[TRY IT]
Only the records, exactly as written, belong in the answer; pictures do not.

[Synthetic geometry scene data]

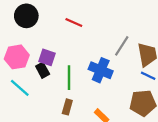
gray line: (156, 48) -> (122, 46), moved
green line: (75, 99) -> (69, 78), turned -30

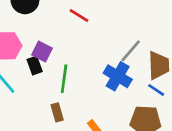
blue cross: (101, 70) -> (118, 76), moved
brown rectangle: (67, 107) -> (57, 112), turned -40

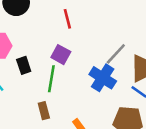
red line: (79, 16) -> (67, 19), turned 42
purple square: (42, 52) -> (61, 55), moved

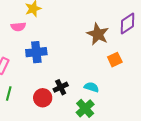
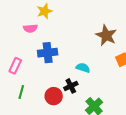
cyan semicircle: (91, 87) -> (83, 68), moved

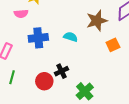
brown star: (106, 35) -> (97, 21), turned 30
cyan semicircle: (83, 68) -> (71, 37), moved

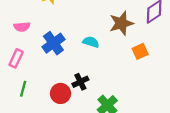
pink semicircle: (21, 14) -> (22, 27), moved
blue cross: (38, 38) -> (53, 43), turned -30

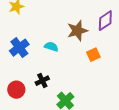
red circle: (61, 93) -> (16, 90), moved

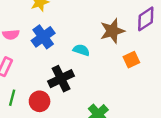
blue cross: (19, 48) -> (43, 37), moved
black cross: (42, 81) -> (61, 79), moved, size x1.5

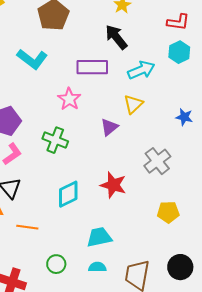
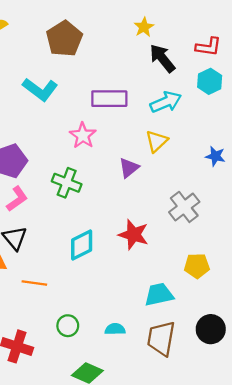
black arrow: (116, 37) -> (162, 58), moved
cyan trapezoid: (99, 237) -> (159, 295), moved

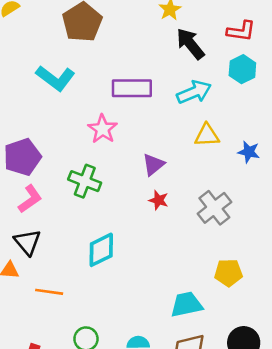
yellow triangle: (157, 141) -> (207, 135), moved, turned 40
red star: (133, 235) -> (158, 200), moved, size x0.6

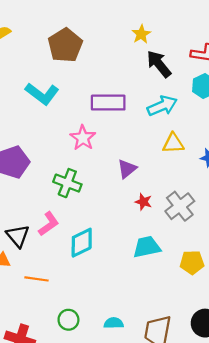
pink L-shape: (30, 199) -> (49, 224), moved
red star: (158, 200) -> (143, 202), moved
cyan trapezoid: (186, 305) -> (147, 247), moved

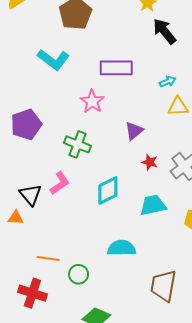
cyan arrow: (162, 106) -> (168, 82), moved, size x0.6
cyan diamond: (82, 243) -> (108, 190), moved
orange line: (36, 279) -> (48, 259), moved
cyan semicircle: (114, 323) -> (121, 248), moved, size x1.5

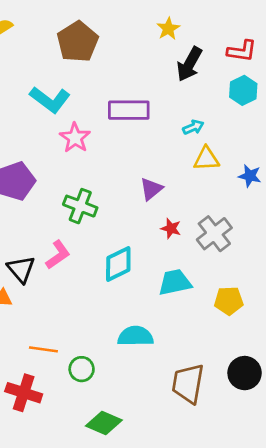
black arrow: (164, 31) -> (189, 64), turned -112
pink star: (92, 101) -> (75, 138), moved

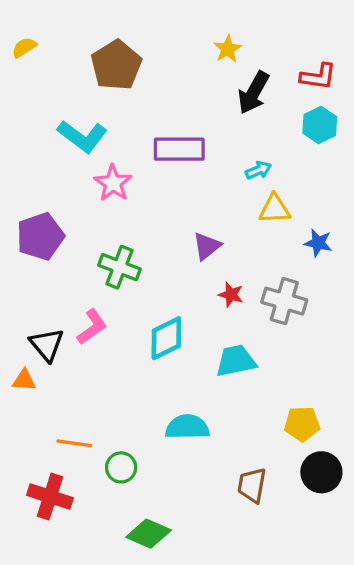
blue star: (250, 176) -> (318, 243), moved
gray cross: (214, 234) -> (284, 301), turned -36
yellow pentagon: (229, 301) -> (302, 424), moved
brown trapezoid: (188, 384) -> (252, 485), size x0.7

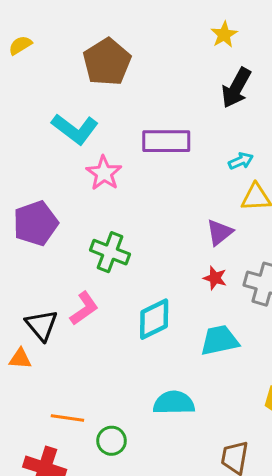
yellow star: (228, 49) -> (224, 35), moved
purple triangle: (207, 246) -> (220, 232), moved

[REPLY]
gray line: (156, 48) -> (122, 46), moved
green line: (75, 99) -> (69, 78), turned -30

blue cross: (101, 70) -> (118, 76), moved
brown rectangle: (67, 107) -> (57, 112), turned -40

red line: (79, 16) -> (67, 19), turned 42
purple square: (42, 52) -> (61, 55), moved

cyan semicircle: (91, 87) -> (83, 68), moved

brown star: (106, 35) -> (97, 21), turned 30
cyan semicircle: (83, 68) -> (71, 37), moved

pink semicircle: (21, 14) -> (22, 27), moved
blue cross: (38, 38) -> (53, 43), turned -30

red circle: (61, 93) -> (16, 90), moved

blue cross: (19, 48) -> (43, 37), moved
black cross: (42, 81) -> (61, 79), moved, size x1.5

black arrow: (116, 37) -> (162, 58), moved
cyan trapezoid: (99, 237) -> (159, 295), moved

yellow triangle: (157, 141) -> (207, 135), moved, turned 40
red star: (133, 235) -> (158, 200), moved, size x0.6

pink L-shape: (30, 199) -> (49, 224), moved
red star: (158, 200) -> (143, 202), moved
cyan trapezoid: (186, 305) -> (147, 247), moved

cyan arrow: (162, 106) -> (168, 82), moved, size x0.6
cyan diamond: (82, 243) -> (108, 190), moved
orange line: (36, 279) -> (48, 259), moved
cyan semicircle: (114, 323) -> (121, 248), moved, size x1.5

black arrow: (164, 31) -> (189, 64), turned -112
pink star: (92, 101) -> (75, 138), moved

blue star: (250, 176) -> (318, 243), moved
gray cross: (214, 234) -> (284, 301), turned -36
yellow pentagon: (229, 301) -> (302, 424), moved
brown trapezoid: (188, 384) -> (252, 485), size x0.7

yellow star: (228, 49) -> (224, 35), moved
purple triangle: (207, 246) -> (220, 232), moved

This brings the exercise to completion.